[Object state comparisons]

===============

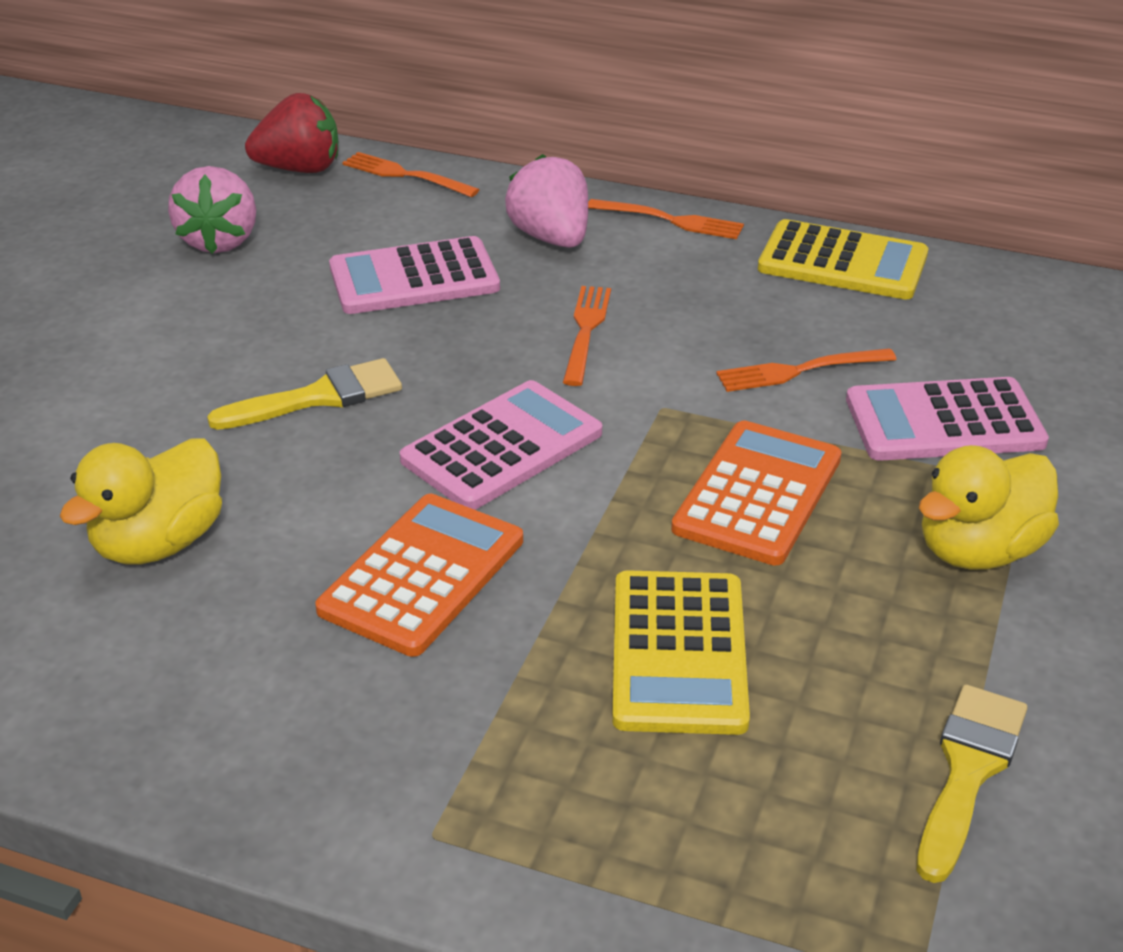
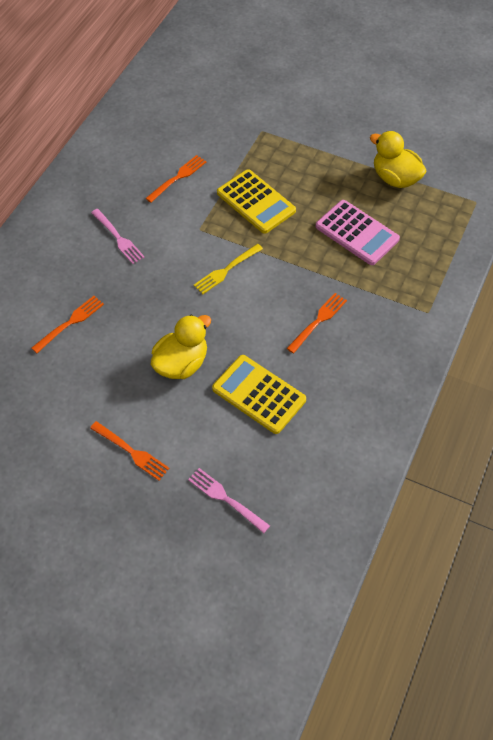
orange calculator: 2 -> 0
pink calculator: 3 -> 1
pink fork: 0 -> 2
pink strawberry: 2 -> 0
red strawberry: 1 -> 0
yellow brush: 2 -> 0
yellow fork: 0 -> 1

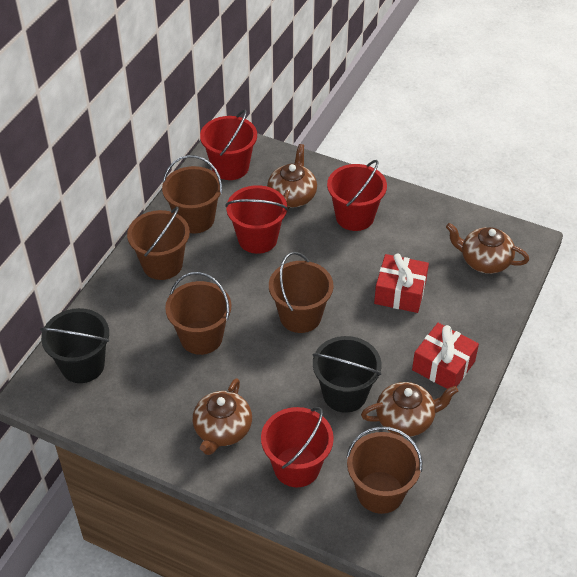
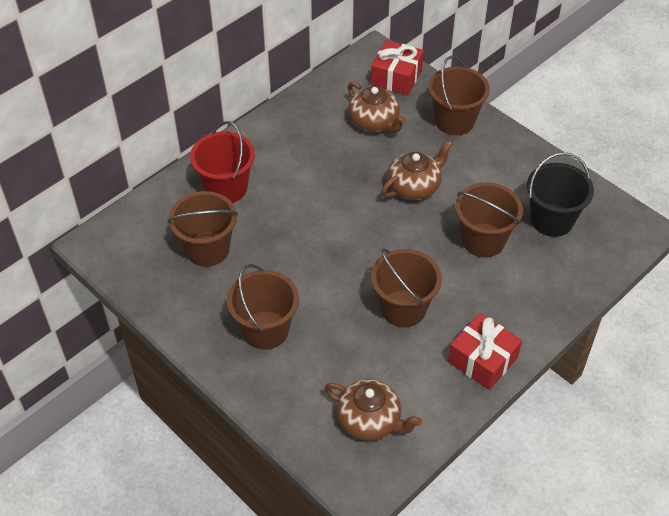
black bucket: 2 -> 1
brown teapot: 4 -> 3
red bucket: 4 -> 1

===============

**Assignment:**
Every line of the data above is to be set down exactly; the pictures are not.

**Task solution:**
orange calculator: 2 -> 0
pink calculator: 3 -> 1
pink fork: 0 -> 2
pink strawberry: 2 -> 0
red strawberry: 1 -> 0
yellow brush: 2 -> 0
yellow fork: 0 -> 1

black bucket: 2 -> 1
brown teapot: 4 -> 3
red bucket: 4 -> 1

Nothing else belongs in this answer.